### Records shown

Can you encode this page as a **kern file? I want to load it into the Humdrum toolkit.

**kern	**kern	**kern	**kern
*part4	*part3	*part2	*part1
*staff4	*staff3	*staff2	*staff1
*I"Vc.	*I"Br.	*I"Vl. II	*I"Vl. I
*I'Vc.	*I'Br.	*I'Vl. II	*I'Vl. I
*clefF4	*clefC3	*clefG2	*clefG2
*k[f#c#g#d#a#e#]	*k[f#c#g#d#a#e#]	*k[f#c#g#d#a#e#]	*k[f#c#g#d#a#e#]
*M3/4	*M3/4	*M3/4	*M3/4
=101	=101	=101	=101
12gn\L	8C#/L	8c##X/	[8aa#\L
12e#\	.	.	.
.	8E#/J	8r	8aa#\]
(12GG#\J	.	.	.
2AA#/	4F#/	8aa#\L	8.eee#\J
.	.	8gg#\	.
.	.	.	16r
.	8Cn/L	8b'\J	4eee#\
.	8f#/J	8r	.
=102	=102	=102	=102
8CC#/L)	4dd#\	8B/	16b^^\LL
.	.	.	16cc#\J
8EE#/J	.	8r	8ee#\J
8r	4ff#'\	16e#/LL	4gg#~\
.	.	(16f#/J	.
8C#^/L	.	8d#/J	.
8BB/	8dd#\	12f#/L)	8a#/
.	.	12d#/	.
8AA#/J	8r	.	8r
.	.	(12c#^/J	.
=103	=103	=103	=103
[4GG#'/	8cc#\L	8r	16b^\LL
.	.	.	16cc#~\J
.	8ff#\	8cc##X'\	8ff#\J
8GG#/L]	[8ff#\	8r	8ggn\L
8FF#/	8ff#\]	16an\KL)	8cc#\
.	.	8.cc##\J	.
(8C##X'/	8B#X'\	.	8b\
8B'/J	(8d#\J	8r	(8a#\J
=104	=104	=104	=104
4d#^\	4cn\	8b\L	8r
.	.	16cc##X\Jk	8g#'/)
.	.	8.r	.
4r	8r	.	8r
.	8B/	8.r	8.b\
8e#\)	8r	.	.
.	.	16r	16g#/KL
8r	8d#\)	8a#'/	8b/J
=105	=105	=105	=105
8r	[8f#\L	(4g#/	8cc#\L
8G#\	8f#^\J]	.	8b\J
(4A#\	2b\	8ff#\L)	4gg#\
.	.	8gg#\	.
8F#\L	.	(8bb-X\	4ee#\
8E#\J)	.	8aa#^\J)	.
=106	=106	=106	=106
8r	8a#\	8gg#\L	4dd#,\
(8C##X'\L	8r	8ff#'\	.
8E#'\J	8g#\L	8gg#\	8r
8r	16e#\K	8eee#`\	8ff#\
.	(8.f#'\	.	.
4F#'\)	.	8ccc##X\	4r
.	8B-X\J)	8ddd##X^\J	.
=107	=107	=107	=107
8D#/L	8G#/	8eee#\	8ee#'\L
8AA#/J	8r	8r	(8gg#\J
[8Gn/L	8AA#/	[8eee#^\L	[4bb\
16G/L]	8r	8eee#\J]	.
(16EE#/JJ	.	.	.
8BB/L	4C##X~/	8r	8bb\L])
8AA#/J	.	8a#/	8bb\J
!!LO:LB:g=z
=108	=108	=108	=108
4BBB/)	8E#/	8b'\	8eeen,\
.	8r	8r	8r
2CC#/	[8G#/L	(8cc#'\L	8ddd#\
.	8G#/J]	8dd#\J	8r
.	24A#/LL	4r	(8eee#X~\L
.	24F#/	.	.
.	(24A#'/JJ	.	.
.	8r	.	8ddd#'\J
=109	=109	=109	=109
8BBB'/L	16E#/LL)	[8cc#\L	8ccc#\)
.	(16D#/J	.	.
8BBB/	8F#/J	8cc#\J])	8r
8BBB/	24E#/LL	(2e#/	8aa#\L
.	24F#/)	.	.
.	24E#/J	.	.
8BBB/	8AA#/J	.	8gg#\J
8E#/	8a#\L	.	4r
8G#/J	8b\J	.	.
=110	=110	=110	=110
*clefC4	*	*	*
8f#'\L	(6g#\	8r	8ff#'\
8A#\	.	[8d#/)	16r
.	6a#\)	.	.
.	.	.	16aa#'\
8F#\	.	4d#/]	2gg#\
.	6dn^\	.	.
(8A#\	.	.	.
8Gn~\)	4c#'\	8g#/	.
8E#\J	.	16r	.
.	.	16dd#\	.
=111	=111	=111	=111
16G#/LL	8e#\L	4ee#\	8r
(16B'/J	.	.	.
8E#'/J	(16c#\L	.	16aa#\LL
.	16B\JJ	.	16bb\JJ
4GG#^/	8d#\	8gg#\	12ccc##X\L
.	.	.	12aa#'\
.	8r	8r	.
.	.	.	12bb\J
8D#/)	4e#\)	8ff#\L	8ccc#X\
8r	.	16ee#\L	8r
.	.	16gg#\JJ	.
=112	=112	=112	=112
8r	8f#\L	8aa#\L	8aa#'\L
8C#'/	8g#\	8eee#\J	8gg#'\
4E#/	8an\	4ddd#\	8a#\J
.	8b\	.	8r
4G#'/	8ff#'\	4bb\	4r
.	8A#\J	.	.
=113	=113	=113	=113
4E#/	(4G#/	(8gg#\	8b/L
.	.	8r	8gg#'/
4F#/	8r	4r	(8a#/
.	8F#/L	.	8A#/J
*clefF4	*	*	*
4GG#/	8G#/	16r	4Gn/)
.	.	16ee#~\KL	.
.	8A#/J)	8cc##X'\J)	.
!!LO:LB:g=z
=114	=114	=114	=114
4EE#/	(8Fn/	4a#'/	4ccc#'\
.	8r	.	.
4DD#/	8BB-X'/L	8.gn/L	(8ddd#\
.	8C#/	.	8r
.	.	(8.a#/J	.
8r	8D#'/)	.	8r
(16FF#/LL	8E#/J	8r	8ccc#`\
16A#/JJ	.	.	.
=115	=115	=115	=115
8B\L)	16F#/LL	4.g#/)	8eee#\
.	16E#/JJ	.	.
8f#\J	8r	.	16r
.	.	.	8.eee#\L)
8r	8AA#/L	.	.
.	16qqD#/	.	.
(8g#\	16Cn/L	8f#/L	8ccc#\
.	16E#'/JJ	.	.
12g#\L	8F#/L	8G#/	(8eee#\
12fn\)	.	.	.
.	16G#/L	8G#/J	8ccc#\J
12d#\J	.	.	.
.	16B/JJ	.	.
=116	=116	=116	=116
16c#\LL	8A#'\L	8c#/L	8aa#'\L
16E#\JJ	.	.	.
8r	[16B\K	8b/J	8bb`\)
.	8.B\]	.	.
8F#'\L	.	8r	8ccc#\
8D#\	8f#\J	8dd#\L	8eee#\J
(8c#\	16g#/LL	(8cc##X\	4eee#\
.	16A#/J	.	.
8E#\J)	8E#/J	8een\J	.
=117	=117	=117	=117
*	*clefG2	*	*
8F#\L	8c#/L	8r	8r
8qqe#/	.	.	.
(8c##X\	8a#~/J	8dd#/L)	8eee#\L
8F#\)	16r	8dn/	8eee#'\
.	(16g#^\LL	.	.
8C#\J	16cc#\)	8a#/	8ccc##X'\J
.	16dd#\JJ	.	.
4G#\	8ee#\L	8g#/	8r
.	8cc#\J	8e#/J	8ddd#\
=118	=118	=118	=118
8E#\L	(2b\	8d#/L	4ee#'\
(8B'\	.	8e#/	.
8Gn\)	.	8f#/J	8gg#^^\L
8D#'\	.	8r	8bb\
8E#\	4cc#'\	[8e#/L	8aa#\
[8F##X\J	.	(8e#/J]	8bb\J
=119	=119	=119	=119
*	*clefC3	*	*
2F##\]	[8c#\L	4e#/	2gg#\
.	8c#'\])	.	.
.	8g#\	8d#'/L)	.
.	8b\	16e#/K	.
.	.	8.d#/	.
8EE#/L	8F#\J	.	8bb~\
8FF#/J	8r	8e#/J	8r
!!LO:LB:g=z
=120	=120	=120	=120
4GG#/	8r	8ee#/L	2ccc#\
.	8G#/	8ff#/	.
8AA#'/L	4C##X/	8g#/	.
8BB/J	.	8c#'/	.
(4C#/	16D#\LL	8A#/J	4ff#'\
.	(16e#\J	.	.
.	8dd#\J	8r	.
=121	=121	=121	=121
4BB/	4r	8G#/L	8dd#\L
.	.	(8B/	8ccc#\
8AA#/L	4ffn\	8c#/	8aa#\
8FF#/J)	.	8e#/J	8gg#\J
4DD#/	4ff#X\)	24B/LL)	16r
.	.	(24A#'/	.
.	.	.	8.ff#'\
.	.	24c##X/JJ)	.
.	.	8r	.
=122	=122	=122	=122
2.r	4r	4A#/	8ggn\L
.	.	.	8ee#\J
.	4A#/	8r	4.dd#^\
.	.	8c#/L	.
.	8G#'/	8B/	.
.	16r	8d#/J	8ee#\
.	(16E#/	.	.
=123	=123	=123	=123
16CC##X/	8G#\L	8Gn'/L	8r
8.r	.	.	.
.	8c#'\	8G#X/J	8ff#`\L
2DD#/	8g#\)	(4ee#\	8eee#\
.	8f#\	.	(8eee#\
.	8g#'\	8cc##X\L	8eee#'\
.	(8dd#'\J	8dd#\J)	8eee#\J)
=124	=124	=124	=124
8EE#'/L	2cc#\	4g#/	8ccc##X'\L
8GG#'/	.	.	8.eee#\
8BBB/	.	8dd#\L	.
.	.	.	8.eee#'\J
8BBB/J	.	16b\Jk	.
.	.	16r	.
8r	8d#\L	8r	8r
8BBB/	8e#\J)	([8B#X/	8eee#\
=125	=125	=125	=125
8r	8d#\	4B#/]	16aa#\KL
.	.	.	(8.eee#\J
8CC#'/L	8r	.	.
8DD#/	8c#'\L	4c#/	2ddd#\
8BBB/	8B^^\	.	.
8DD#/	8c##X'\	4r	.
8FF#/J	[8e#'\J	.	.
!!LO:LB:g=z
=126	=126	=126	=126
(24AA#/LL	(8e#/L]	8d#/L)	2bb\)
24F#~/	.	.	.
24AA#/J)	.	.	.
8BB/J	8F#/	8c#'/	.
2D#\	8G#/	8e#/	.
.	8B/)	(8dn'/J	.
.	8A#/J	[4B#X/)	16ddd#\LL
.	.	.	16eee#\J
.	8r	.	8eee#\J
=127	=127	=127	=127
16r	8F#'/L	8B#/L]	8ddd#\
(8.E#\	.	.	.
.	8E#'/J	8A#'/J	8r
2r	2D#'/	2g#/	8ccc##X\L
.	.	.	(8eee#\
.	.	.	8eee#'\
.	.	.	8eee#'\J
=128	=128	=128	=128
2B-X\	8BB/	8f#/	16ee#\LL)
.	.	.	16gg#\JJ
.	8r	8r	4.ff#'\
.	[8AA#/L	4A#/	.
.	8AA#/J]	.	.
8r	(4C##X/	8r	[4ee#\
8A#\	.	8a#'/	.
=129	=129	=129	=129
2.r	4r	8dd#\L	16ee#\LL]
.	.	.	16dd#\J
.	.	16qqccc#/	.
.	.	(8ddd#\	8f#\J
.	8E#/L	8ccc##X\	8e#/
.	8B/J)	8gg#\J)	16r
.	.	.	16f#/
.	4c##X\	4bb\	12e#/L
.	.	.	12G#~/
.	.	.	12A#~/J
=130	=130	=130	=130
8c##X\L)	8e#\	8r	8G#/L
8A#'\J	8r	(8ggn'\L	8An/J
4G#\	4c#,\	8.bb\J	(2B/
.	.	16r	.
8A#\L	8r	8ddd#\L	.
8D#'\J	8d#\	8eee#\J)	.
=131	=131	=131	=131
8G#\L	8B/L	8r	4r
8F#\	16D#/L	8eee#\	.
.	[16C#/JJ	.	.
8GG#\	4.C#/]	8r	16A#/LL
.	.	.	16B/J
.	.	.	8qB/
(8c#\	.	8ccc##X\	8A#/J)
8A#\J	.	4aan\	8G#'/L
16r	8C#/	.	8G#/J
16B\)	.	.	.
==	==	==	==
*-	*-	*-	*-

### What you have to do
Return every line of the data above that contains the string "kern".

### Solved problem
Can you encode this page as a **kern file? I want to load it into the Humdrum toolkit.
**kern	**kern	**kern	**kern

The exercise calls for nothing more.